> **EXERCISE DETAILS**
From the data below, copy exactly the lines that lie between the one holding "OLED3 pin SCL: D4 -> D7" and the one holding "DRIVER3 pin ENA: 6 -> A3", including both, and nothing more.

Start of EXERCISE DATA

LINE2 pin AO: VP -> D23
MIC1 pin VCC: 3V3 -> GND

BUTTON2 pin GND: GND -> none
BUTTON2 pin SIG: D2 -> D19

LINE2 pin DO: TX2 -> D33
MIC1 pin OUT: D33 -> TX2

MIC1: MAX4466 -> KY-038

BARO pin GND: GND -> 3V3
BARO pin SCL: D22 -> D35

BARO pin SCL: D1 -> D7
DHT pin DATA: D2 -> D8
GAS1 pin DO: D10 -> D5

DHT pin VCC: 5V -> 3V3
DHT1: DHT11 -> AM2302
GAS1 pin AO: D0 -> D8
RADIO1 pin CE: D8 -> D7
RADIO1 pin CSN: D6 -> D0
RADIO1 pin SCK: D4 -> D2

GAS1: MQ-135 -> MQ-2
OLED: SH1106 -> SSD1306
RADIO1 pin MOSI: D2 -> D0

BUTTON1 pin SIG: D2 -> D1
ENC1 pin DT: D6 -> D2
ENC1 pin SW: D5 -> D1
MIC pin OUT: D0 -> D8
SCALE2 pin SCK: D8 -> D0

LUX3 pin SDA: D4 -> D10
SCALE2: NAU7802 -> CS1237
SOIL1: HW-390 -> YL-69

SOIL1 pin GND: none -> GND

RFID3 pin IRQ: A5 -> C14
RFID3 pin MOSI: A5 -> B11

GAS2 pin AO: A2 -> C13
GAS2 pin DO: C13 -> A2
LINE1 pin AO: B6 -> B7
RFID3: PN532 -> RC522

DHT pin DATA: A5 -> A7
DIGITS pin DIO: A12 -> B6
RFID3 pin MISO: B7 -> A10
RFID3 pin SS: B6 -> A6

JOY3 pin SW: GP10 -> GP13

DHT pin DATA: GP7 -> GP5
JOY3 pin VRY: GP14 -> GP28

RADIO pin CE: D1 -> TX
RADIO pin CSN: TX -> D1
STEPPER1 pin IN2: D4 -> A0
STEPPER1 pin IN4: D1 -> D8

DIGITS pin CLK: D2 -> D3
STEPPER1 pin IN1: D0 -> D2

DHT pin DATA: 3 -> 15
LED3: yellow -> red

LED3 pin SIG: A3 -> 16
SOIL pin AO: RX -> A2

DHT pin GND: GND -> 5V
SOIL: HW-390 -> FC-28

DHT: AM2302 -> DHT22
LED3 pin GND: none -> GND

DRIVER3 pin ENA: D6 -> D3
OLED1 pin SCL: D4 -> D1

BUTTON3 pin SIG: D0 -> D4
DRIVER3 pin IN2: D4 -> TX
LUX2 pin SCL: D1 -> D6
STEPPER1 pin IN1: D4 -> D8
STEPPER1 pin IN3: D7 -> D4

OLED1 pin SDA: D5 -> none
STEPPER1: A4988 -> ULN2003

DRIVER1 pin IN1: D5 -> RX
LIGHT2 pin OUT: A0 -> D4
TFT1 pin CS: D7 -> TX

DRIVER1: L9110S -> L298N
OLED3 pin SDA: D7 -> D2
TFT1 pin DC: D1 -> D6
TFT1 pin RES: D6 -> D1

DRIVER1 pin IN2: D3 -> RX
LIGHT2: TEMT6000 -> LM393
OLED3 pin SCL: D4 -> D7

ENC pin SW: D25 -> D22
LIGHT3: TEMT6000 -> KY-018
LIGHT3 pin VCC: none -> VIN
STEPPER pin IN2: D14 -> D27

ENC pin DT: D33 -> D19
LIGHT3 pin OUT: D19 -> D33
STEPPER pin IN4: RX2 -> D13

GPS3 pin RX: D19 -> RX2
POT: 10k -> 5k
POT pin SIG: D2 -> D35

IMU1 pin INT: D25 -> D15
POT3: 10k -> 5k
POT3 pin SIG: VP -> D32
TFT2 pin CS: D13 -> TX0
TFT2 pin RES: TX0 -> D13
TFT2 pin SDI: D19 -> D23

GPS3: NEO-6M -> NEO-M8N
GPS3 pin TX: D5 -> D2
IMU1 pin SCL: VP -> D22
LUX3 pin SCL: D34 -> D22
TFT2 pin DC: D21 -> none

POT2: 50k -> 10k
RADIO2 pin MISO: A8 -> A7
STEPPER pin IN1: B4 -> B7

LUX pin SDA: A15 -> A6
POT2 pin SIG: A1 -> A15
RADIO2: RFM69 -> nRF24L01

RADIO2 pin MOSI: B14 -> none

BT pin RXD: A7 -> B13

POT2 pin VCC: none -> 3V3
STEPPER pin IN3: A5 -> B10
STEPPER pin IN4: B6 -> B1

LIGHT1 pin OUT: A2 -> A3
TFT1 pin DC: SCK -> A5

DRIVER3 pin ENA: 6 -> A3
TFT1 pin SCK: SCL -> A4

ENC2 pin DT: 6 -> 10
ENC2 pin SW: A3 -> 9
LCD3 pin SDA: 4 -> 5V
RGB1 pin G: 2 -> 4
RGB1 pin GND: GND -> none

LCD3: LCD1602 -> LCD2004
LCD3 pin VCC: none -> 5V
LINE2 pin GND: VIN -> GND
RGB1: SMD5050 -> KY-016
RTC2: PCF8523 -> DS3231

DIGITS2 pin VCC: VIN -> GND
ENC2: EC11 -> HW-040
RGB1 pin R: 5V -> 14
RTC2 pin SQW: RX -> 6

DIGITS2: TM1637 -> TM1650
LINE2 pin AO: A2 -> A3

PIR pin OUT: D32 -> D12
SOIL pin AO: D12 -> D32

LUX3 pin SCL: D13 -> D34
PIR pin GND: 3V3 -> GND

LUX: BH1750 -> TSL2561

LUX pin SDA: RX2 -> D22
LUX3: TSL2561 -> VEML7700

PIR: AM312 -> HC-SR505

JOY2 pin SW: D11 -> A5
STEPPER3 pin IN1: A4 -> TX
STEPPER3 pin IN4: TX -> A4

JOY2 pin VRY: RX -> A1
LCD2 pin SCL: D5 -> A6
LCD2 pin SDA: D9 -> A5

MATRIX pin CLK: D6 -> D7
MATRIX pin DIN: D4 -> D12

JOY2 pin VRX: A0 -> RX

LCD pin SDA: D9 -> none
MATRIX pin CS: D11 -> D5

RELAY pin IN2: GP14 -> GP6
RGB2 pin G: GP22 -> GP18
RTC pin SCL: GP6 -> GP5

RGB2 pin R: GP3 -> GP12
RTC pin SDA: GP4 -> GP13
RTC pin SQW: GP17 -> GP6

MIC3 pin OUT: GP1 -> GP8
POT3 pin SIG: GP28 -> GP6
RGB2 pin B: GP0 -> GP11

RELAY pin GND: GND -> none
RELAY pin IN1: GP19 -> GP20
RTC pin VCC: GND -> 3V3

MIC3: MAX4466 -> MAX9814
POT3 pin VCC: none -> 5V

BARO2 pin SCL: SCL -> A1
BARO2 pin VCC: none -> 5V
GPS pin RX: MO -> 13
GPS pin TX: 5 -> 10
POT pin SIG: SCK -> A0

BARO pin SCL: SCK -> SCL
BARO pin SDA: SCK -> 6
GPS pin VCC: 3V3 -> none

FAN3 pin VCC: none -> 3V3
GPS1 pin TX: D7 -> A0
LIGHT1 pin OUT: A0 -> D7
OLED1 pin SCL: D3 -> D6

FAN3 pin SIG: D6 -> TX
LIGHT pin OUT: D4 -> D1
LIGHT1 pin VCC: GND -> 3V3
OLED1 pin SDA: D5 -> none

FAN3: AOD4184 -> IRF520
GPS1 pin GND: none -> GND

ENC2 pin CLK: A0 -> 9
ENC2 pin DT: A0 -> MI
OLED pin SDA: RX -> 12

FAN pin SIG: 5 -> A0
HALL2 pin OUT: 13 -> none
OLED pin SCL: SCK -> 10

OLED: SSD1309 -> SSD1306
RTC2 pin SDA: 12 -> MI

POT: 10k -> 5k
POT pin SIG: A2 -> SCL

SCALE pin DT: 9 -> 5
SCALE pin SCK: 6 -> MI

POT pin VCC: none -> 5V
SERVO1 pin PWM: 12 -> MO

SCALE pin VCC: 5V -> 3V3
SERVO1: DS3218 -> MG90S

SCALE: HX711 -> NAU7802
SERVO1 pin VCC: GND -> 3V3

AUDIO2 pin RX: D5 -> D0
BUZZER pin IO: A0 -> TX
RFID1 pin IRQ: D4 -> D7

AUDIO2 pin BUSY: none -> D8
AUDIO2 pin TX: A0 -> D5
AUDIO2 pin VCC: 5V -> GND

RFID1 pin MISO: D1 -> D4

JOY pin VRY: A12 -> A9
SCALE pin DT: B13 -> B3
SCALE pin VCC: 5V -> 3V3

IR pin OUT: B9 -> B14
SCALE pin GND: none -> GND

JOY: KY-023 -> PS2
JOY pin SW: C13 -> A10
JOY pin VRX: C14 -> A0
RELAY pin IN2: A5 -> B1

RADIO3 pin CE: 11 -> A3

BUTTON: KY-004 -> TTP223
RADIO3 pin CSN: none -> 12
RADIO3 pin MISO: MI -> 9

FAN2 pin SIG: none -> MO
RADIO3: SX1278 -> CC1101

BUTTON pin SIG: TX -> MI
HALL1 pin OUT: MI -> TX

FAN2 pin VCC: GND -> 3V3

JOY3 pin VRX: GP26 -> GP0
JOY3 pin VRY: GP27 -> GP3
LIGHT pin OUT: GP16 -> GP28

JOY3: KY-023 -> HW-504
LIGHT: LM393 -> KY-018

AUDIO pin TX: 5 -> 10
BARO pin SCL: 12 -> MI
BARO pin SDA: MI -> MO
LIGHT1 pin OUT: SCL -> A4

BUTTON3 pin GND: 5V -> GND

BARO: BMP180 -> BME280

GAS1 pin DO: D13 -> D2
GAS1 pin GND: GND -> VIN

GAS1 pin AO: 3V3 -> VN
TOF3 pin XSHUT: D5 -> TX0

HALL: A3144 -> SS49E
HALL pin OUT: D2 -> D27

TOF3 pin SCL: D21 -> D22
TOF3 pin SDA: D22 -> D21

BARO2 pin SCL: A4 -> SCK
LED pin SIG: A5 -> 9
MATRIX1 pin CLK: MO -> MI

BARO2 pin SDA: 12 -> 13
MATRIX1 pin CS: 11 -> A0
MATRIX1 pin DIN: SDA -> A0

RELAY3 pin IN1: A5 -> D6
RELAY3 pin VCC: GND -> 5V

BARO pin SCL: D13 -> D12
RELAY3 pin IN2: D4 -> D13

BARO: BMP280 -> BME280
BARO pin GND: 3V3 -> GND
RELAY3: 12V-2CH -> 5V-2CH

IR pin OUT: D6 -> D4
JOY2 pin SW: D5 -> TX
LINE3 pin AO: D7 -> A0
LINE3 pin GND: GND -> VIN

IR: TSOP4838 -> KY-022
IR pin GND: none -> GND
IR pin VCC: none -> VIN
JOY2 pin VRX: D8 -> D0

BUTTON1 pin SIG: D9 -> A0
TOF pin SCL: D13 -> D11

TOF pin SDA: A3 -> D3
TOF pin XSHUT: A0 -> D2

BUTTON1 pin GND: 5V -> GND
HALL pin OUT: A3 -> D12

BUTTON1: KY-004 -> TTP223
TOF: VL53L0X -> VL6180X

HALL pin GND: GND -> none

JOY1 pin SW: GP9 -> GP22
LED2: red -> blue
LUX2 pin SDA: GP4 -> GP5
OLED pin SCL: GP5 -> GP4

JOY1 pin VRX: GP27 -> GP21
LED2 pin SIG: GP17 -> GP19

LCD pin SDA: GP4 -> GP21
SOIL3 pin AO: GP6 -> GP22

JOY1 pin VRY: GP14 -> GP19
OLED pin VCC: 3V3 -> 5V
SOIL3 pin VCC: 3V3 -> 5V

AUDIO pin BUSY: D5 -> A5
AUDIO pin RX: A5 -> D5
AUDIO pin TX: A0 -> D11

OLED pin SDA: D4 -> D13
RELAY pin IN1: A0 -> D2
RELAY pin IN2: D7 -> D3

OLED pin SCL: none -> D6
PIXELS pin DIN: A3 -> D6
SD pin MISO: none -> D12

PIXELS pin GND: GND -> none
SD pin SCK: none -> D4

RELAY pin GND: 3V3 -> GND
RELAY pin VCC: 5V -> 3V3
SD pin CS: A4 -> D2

End of EXERCISE DATA

> **ANSWER TO THIS PROBLEM**
OLED3 pin SCL: D4 -> D7

ENC pin SW: D25 -> D22
LIGHT3: TEMT6000 -> KY-018
LIGHT3 pin VCC: none -> VIN
STEPPER pin IN2: D14 -> D27

ENC pin DT: D33 -> D19
LIGHT3 pin OUT: D19 -> D33
STEPPER pin IN4: RX2 -> D13

GPS3 pin RX: D19 -> RX2
POT: 10k -> 5k
POT pin SIG: D2 -> D35

IMU1 pin INT: D25 -> D15
POT3: 10k -> 5k
POT3 pin SIG: VP -> D32
TFT2 pin CS: D13 -> TX0
TFT2 pin RES: TX0 -> D13
TFT2 pin SDI: D19 -> D23

GPS3: NEO-6M -> NEO-M8N
GPS3 pin TX: D5 -> D2
IMU1 pin SCL: VP -> D22
LUX3 pin SCL: D34 -> D22
TFT2 pin DC: D21 -> none

POT2: 50k -> 10k
RADIO2 pin MISO: A8 -> A7
STEPPER pin IN1: B4 -> B7

LUX pin SDA: A15 -> A6
POT2 pin SIG: A1 -> A15
RADIO2: RFM69 -> nRF24L01

RADIO2 pin MOSI: B14 -> none

BT pin RXD: A7 -> B13

POT2 pin VCC: none -> 3V3
STEPPER pin IN3: A5 -> B10
STEPPER pin IN4: B6 -> B1

LIGHT1 pin OUT: A2 -> A3
TFT1 pin DC: SCK -> A5

DRIVER3 pin ENA: 6 -> A3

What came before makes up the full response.